• [Source material]

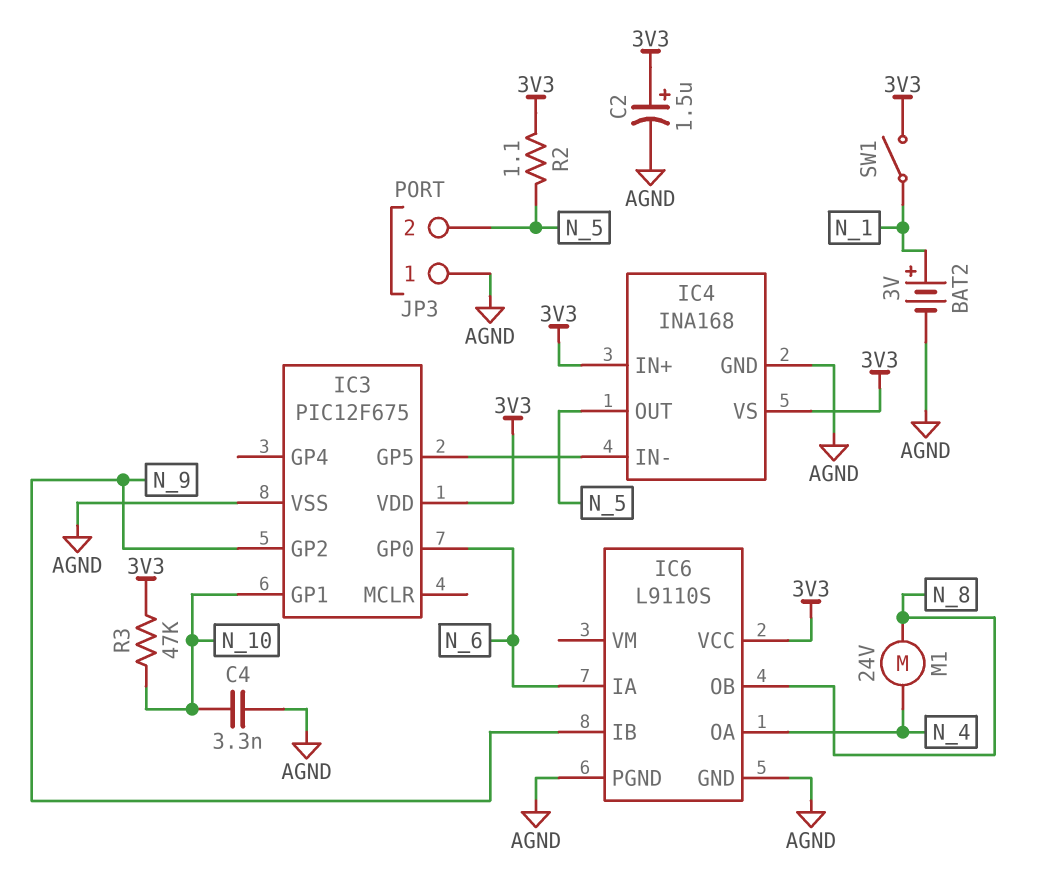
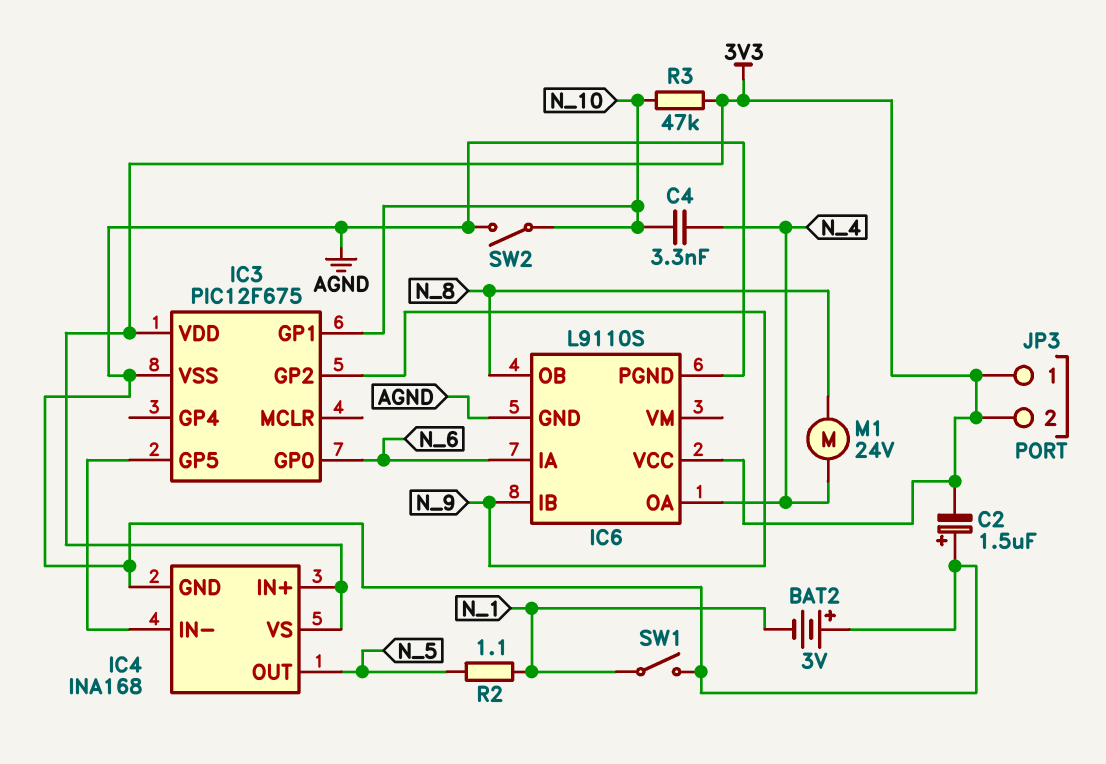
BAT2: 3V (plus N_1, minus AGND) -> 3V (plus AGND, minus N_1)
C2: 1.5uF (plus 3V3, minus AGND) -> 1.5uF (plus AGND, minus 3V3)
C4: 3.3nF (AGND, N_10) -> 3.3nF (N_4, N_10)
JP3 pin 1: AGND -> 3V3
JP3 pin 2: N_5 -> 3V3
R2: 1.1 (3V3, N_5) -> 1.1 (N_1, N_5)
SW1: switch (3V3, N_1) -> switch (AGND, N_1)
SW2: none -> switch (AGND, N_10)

• [What you are asked to do]
Output nothing but the lines from the one with "C2: 1.5uF (plus" through the last line above, each exactly as it stands.

• [Answer to this task]
C2: 1.5uF (plus 3V3, minus AGND) -> 1.5uF (plus AGND, minus 3V3)
C4: 3.3nF (AGND, N_10) -> 3.3nF (N_4, N_10)
JP3 pin 1: AGND -> 3V3
JP3 pin 2: N_5 -> 3V3
R2: 1.1 (3V3, N_5) -> 1.1 (N_1, N_5)
SW1: switch (3V3, N_1) -> switch (AGND, N_1)
SW2: none -> switch (AGND, N_10)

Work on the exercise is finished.